- WORKING DATA -
+---+
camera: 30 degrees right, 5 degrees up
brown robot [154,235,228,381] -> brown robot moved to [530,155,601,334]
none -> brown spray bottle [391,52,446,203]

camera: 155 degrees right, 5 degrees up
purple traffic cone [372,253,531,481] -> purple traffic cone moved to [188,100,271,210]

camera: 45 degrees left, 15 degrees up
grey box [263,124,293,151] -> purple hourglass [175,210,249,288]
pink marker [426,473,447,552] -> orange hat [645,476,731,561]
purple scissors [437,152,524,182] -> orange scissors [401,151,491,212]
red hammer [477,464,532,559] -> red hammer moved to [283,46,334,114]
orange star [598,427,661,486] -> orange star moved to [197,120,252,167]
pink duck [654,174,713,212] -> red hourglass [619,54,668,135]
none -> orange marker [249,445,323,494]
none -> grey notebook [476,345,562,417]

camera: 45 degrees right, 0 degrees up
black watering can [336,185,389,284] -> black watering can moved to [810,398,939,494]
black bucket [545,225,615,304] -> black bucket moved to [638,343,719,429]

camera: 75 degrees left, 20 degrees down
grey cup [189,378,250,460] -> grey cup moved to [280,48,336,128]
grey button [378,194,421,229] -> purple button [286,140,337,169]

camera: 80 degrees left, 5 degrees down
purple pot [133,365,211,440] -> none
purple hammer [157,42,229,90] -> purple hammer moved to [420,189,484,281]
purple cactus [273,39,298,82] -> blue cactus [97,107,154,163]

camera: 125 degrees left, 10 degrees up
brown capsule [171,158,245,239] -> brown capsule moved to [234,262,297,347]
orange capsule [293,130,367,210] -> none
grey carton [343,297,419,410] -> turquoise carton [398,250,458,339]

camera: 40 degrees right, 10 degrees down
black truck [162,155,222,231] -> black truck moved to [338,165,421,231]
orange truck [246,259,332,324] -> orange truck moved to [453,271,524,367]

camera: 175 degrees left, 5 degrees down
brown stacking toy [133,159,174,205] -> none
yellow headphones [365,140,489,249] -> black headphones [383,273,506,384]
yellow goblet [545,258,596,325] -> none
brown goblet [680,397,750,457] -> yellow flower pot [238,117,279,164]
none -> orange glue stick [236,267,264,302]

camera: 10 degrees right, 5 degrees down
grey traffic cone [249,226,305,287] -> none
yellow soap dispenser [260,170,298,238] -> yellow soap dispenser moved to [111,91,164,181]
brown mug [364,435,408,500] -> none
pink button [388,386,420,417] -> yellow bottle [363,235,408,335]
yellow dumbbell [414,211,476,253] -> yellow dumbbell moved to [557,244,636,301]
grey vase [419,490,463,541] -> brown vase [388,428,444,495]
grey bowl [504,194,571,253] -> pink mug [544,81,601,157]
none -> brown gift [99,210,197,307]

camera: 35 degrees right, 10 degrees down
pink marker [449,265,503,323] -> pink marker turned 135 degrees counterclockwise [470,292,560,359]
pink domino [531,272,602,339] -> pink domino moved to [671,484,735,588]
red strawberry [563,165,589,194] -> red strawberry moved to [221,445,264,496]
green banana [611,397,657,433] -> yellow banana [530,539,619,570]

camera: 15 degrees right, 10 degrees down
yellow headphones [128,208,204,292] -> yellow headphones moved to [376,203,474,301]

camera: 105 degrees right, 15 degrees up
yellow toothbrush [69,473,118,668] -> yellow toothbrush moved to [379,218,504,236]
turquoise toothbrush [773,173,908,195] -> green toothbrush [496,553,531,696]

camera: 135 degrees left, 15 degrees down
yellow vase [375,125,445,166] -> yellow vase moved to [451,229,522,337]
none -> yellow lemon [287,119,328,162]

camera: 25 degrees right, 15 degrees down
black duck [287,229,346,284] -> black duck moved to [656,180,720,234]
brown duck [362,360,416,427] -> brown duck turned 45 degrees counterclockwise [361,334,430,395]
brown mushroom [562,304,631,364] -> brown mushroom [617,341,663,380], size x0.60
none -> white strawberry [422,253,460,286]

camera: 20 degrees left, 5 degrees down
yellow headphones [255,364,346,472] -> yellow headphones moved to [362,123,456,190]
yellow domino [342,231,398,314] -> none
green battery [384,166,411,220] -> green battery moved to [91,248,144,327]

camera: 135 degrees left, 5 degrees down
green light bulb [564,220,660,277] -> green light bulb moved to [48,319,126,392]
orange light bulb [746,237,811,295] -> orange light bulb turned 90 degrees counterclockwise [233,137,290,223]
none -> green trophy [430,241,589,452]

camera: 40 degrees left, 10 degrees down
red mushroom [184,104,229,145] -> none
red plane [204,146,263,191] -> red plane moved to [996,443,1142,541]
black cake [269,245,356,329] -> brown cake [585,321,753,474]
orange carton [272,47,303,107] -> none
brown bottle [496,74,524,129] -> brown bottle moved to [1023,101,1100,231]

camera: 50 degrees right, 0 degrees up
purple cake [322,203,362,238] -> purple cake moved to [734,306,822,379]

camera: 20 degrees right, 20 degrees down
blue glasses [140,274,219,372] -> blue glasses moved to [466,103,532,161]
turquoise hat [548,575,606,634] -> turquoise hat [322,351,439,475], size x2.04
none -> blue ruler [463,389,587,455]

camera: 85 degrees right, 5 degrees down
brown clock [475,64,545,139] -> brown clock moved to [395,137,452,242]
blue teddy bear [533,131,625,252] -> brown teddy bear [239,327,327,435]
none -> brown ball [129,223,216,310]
+---+
- ASSIGNED TASK -
Transcribe, exactly and without additions, the lines of the records above, beginning with the line that contains "orange light bulb [746,237,811,295]" and ending with the line that contains "purple cake [322,203,362,238]", both included.

- RESULT BELOW -
orange light bulb [746,237,811,295] -> orange light bulb turned 90 degrees counterclockwise [233,137,290,223]
none -> green trophy [430,241,589,452]

camera: 40 degrees left, 10 degrees down
red mushroom [184,104,229,145] -> none
red plane [204,146,263,191] -> red plane moved to [996,443,1142,541]
black cake [269,245,356,329] -> brown cake [585,321,753,474]
orange carton [272,47,303,107] -> none
brown bottle [496,74,524,129] -> brown bottle moved to [1023,101,1100,231]

camera: 50 degrees right, 0 degrees up
purple cake [322,203,362,238] -> purple cake moved to [734,306,822,379]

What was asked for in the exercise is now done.